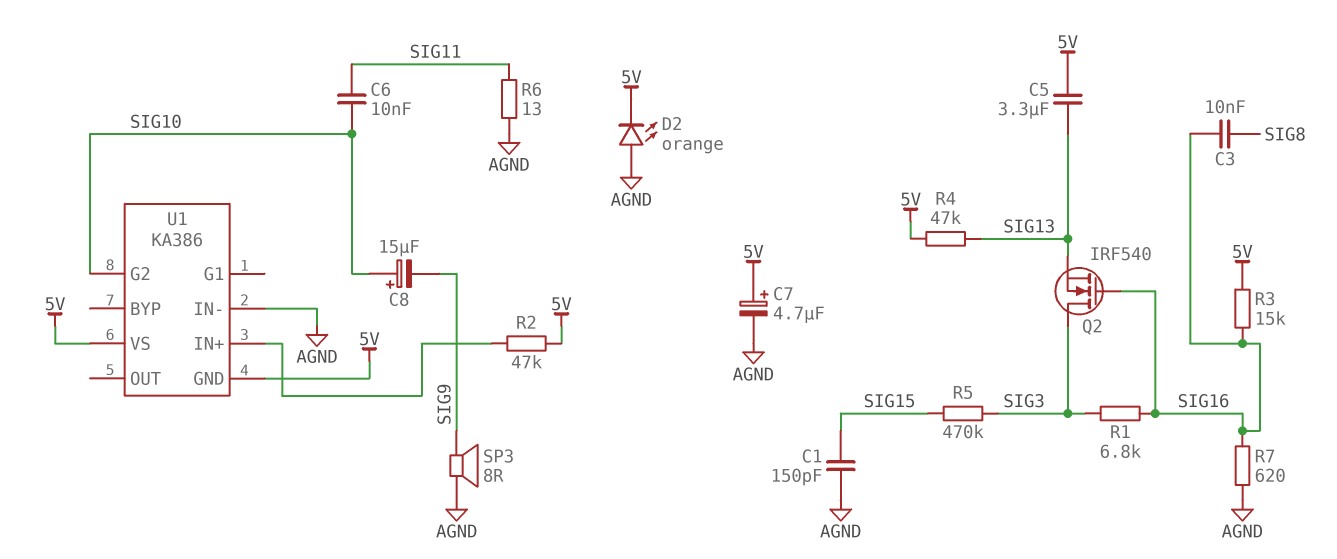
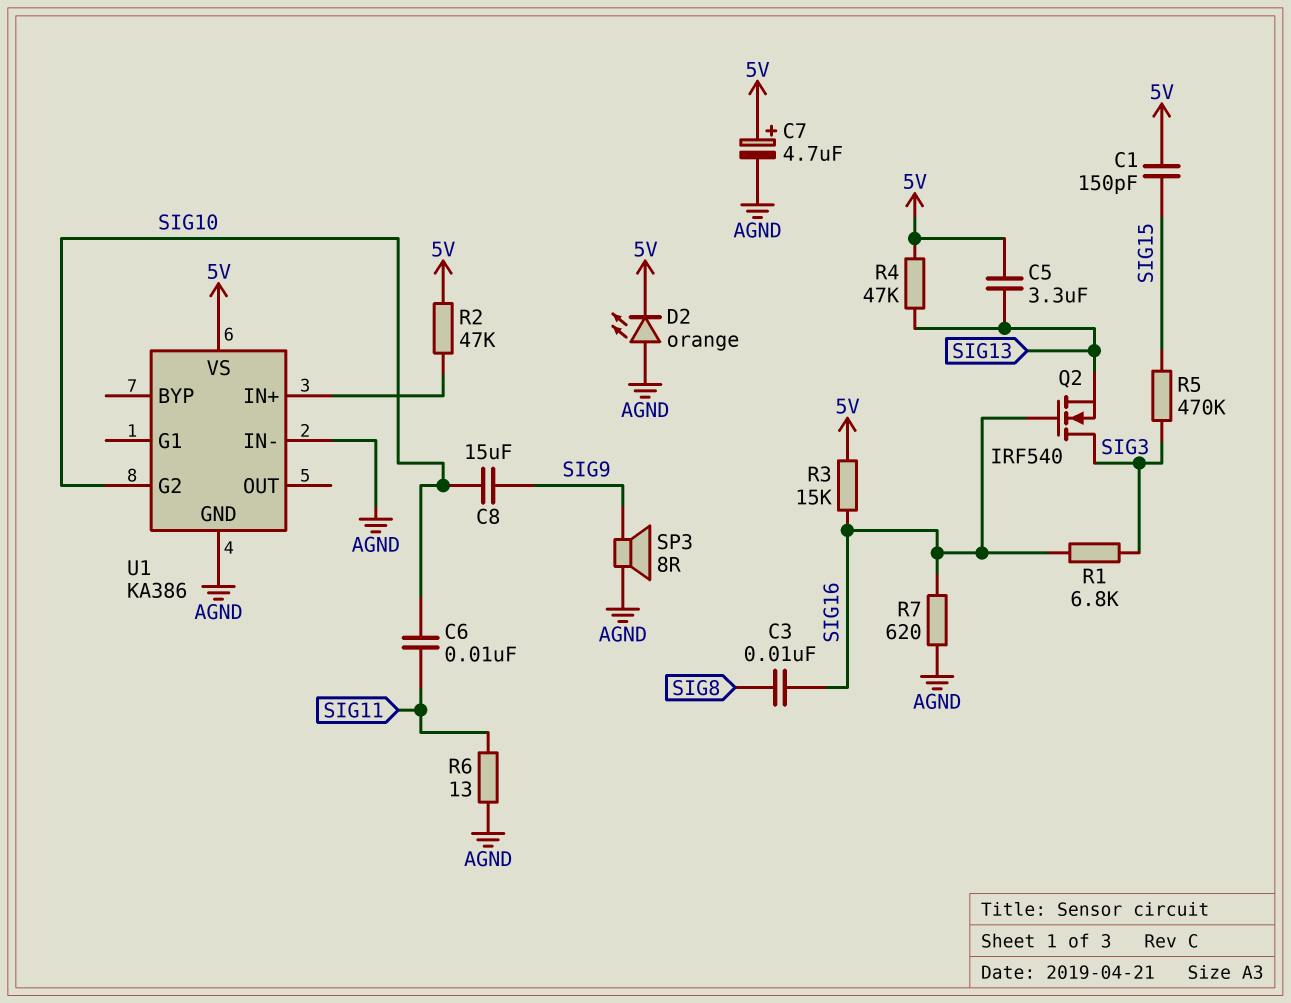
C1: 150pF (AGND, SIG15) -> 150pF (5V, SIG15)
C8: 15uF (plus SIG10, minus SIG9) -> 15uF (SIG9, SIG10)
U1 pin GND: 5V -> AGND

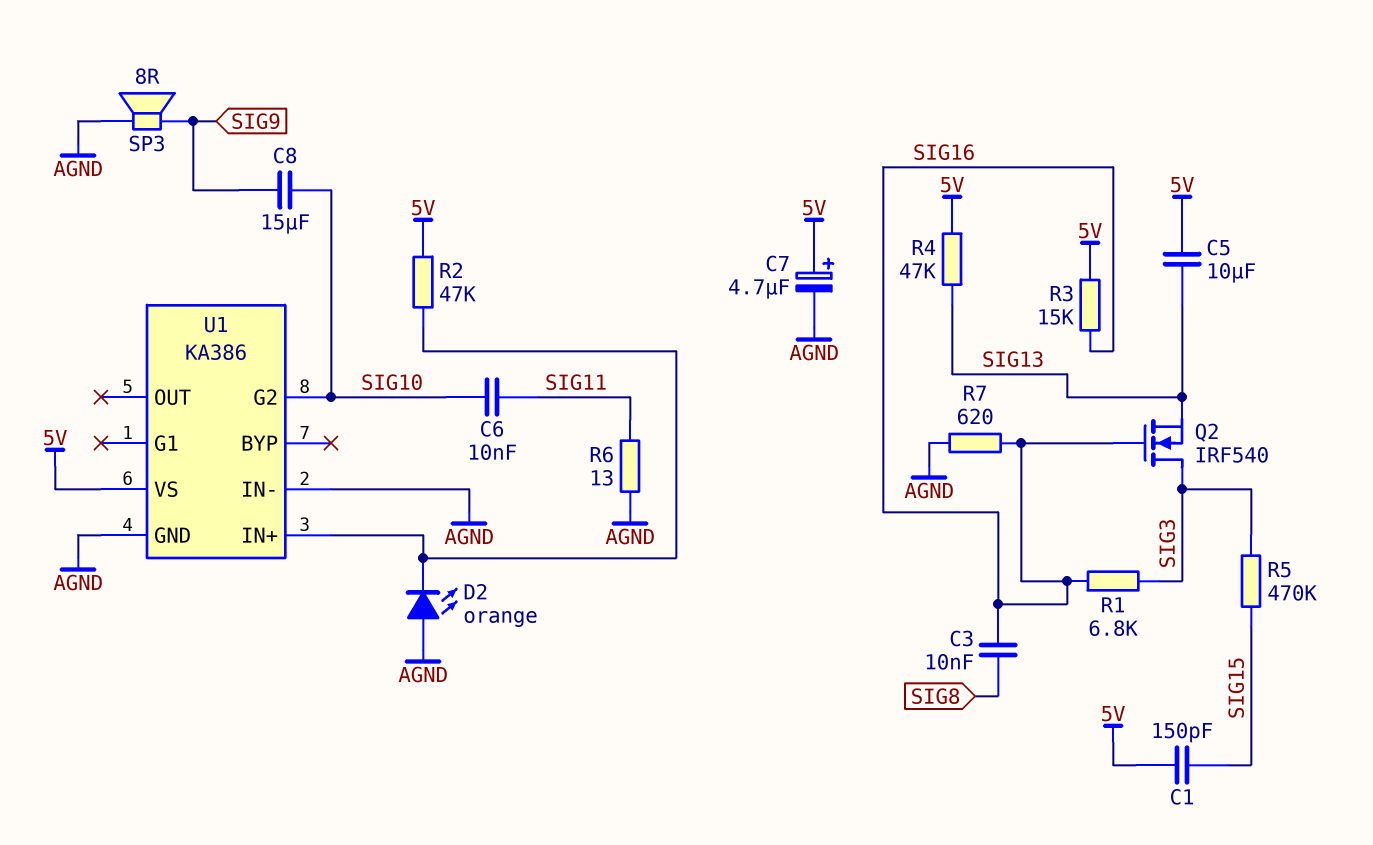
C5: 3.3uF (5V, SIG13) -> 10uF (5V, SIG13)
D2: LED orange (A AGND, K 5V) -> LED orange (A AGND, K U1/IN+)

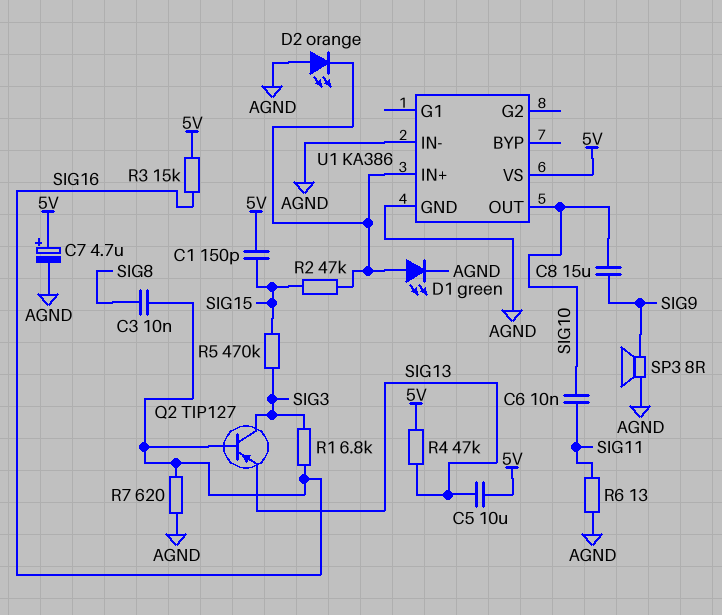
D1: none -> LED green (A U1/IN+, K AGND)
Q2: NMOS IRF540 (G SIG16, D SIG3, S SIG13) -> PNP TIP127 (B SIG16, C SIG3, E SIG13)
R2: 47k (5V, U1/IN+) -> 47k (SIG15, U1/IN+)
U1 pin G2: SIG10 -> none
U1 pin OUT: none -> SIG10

■ What you should do
Extract, without any images, the part of the material above that opens with the line containing "C8: 15uF (plus" and closes with the line containing "R2: 47k (5V, U1/IN+) -> 47k (SIG15, U1/IN+)", both lines included.

■ Problem solution
C8: 15uF (plus SIG10, minus SIG9) -> 15uF (SIG9, SIG10)
U1 pin GND: 5V -> AGND

C5: 3.3uF (5V, SIG13) -> 10uF (5V, SIG13)
D2: LED orange (A AGND, K 5V) -> LED orange (A AGND, K U1/IN+)

D1: none -> LED green (A U1/IN+, K AGND)
Q2: NMOS IRF540 (G SIG16, D SIG3, S SIG13) -> PNP TIP127 (B SIG16, C SIG3, E SIG13)
R2: 47k (5V, U1/IN+) -> 47k (SIG15, U1/IN+)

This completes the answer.